## [Scene edit records]
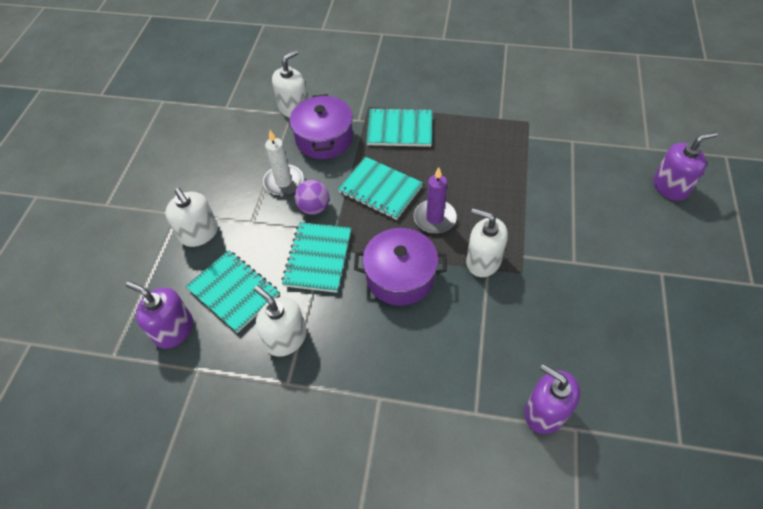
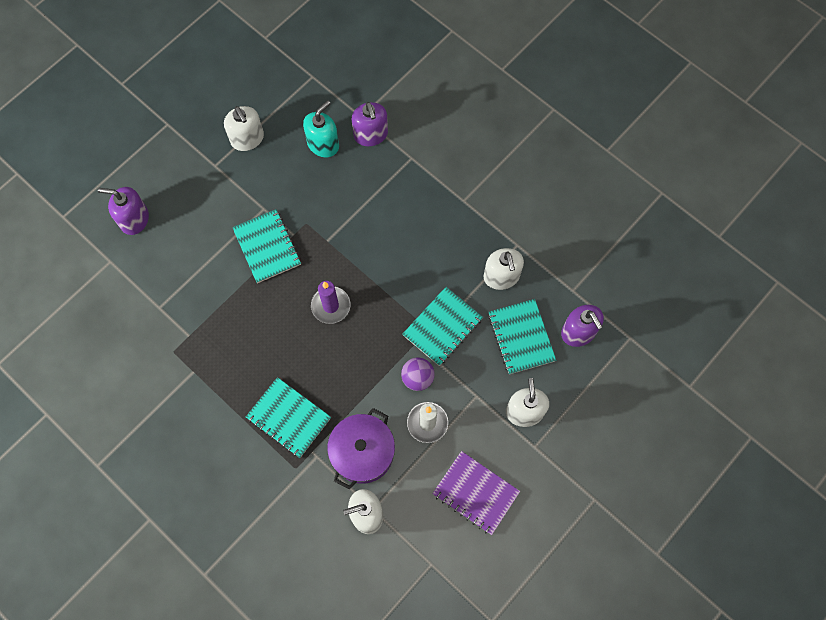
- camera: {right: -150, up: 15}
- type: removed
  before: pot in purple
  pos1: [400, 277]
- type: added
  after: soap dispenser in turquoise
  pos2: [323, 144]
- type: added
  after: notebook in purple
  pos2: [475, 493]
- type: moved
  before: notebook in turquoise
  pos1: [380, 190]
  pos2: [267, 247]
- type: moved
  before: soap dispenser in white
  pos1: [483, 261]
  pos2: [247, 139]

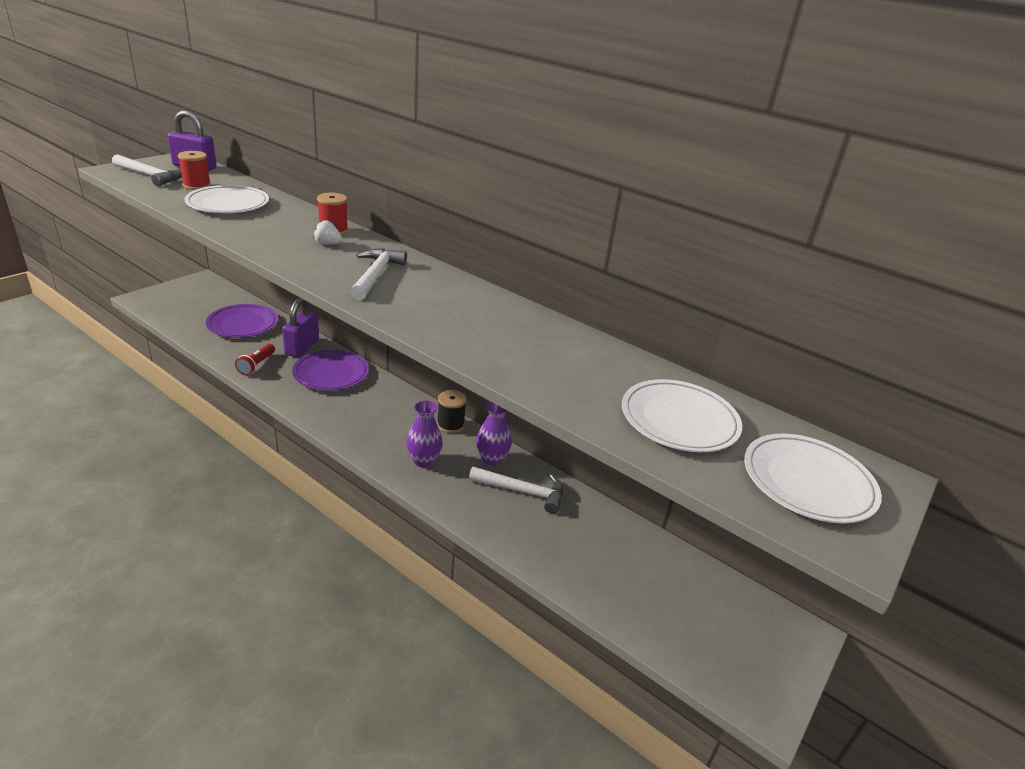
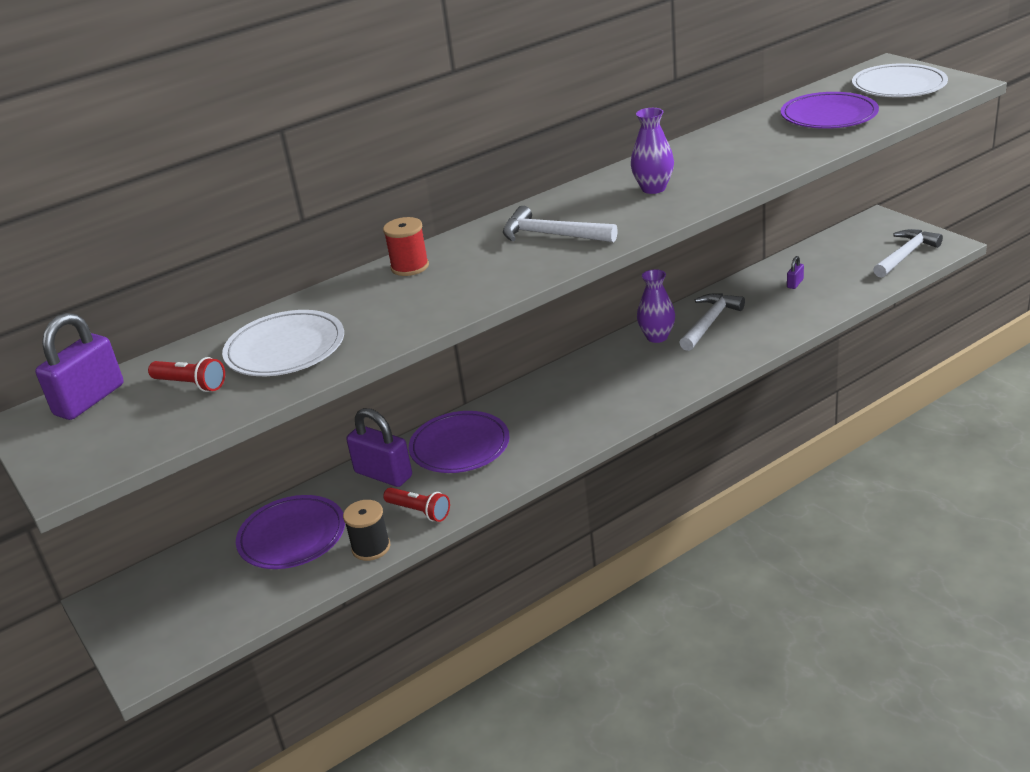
- camera: {right: -65, up: 0}
- type: removed
  before: strawberry in white
  pos1: [327, 244]
- type: added
  after: padlock in purple
  pos2: [795, 283]
- type: moved
  before: hammer in white
  pos1: [151, 176]
  pos2: [905, 255]
- type: moved
  before: vase in purple
  pos1: [423, 460]
  pos2: [653, 188]
- type: moved
  before: spool in black
  pos1: [450, 425]
  pos2: [371, 547]
- type: replaced
  before: spool in red
  after: flashlight in red
  pos1: [197, 186]
  pos2: [191, 385]
- type: recoloured
  before: plate in white
  after: plate in purple
  pos1: [679, 420]
  pos2: [829, 116]

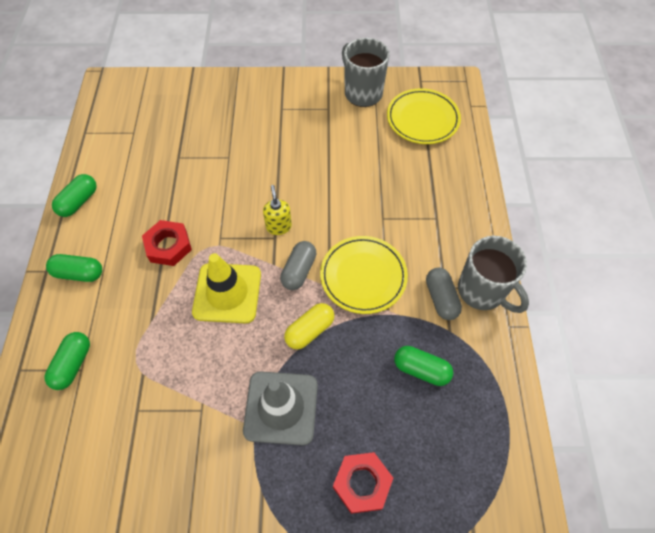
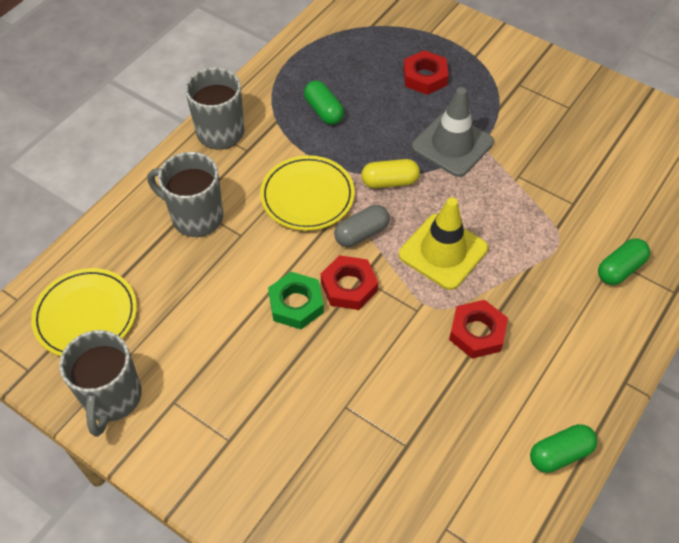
- camera: {right: -145, up: -5}
- type: removed
  before: capsule in green
  pos1: [79, 273]
- type: removed
  before: capsule in grey
  pos1: [441, 298]
- type: added
  after: mug in grey
  pos2: [196, 217]
- type: added
  after: nut in green
  pos2: [296, 304]
- type: replaced
  before: soap dispenser in yellow
  after: nut in red
  pos1: [278, 226]
  pos2: [349, 286]

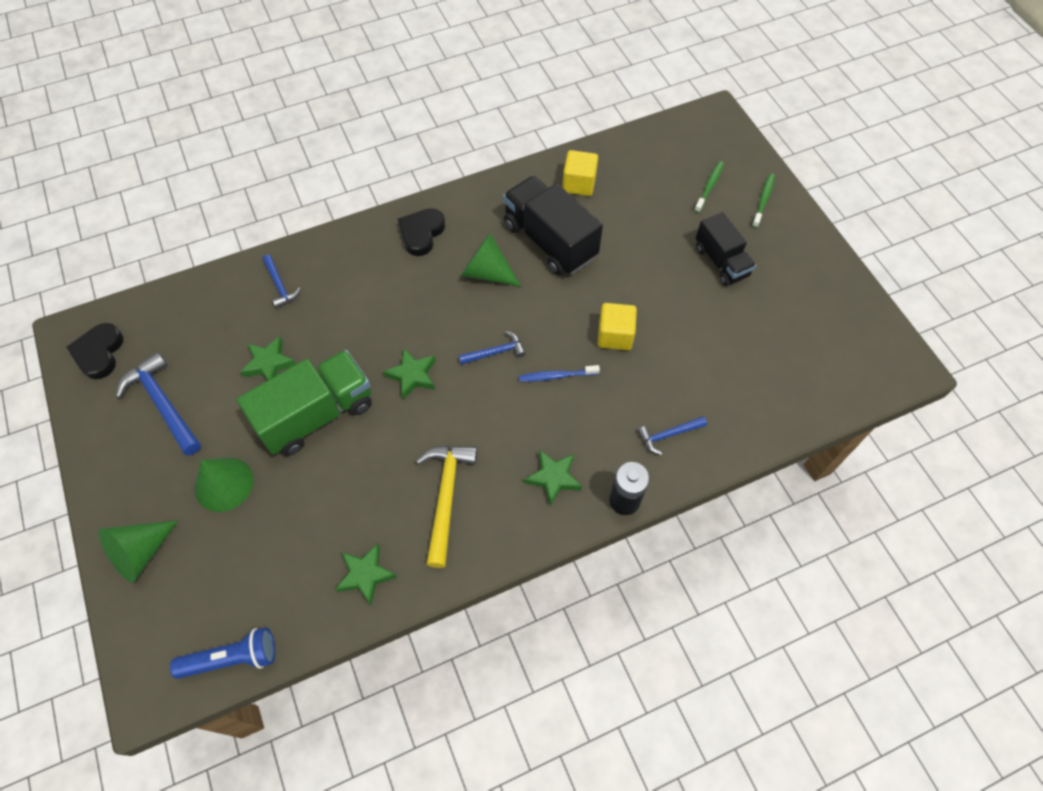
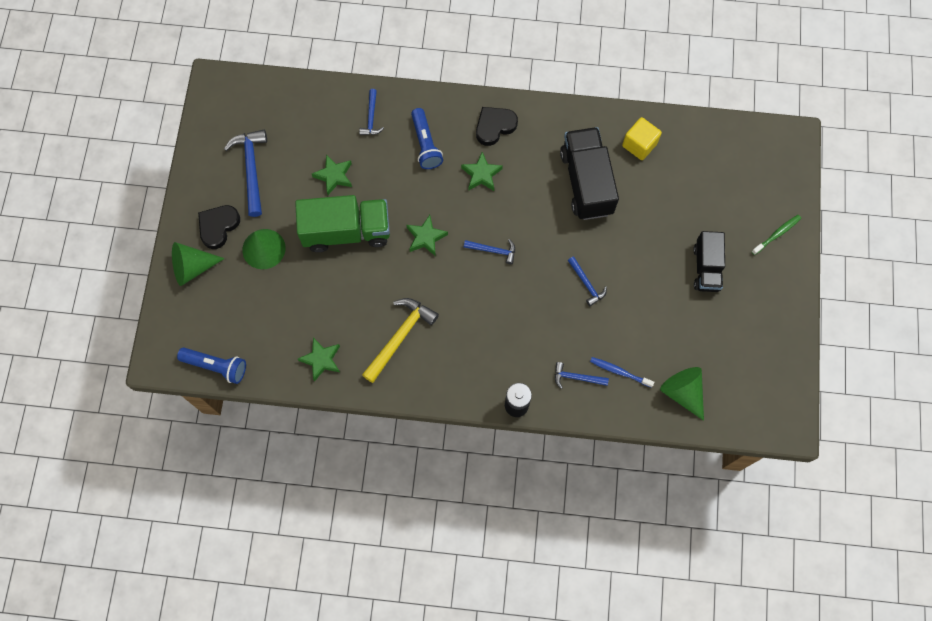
- camera: {right: 30, up: 10}
- type: removed
  before: toothbrush in green
  pos1: [709, 186]
- type: added
  after: flashlight in blue
  pos2: [425, 144]
- type: moved
  before: heart in black
  pos1: [99, 353]
  pos2: [218, 227]
- type: moved
  before: cone in green
  pos1: [486, 272]
  pos2: [682, 392]
- type: moved
  before: toothbrush in blue
  pos1: [556, 376]
  pos2: [619, 372]
- type: moved
  before: star in green
  pos1: [553, 478]
  pos2: [481, 174]
- type: replaced
  before: cube in yellow
  after: hammer in blue
  pos1: [615, 335]
  pos2: [586, 284]

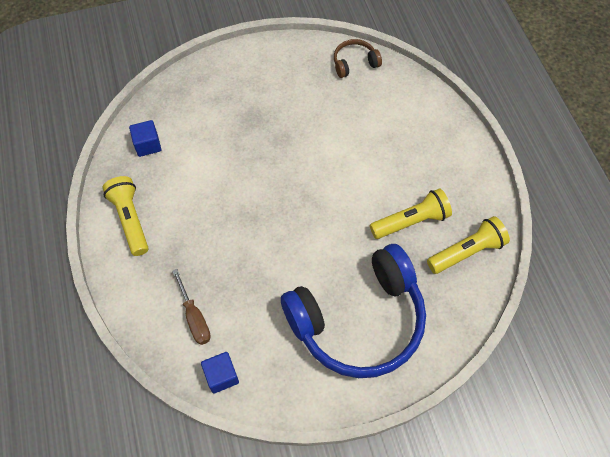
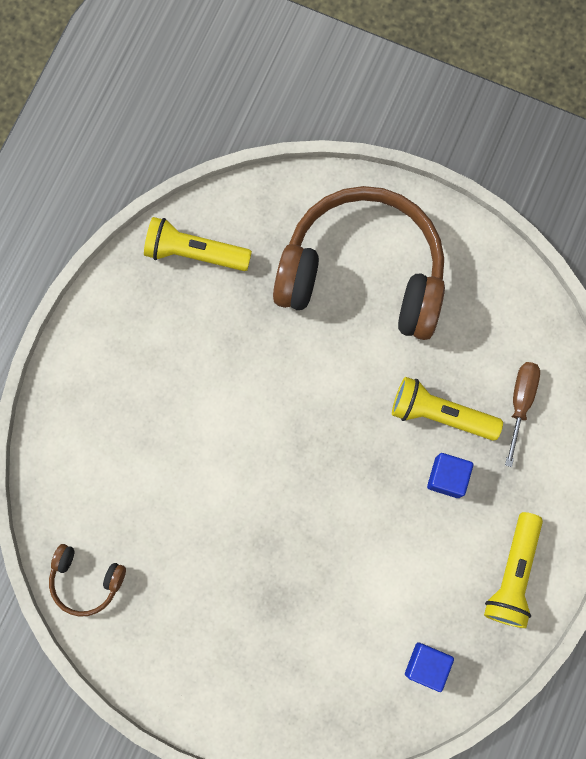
- camera: {right: -140, up: 15}
- type: moved
  before: cube in blue
  pos1: [221, 376]
  pos2: [447, 477]
- type: moved
  before: flashlight in yellow
  pos1: [411, 221]
  pos2: [440, 414]
- type: recoloured
  before: headphones in blue
  after: headphones in brown
  pos1: [358, 320]
  pos2: [363, 273]

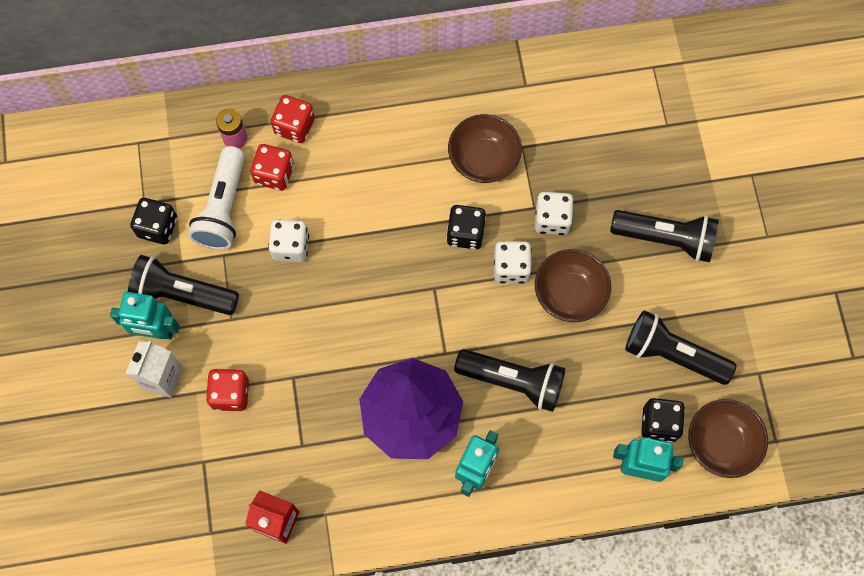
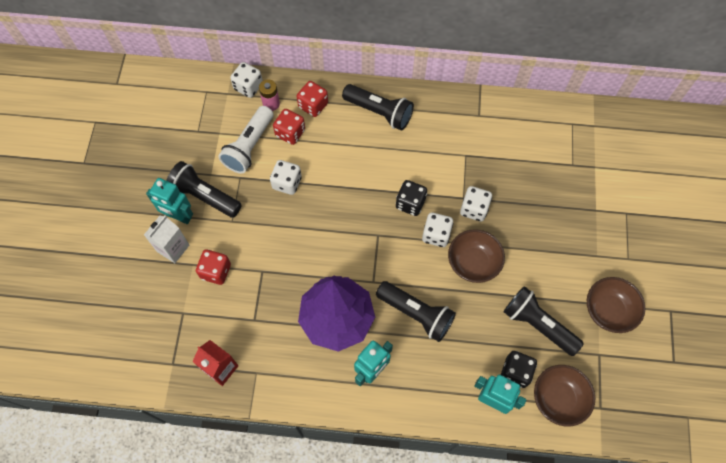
- camera: {right: 15, up: -5}
- type: removed
  before: dice in black
  pos1: [158, 227]
- type: added
  after: dice in white
  pos2: [248, 87]
- type: moved
  before: bowl in brown
  pos1: [483, 160]
  pos2: [608, 311]
- type: moved
  before: flashlight in black
  pos1: [665, 238]
  pos2: [379, 112]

## [TASK REQUIREMENTS]
Could you reproduce exactly the lines of the entries above, from the one with "pos1: [400, 277]" through the one with "pos1: [483, 261]", and nothing else?

## [OUTPUT FOR THIS EXERCISE]
  pos1: [400, 277]
- type: added
  after: soap dispenser in turquoise
  pos2: [323, 144]
- type: added
  after: notebook in purple
  pos2: [475, 493]
- type: moved
  before: notebook in turquoise
  pos1: [380, 190]
  pos2: [267, 247]
- type: moved
  before: soap dispenser in white
  pos1: [483, 261]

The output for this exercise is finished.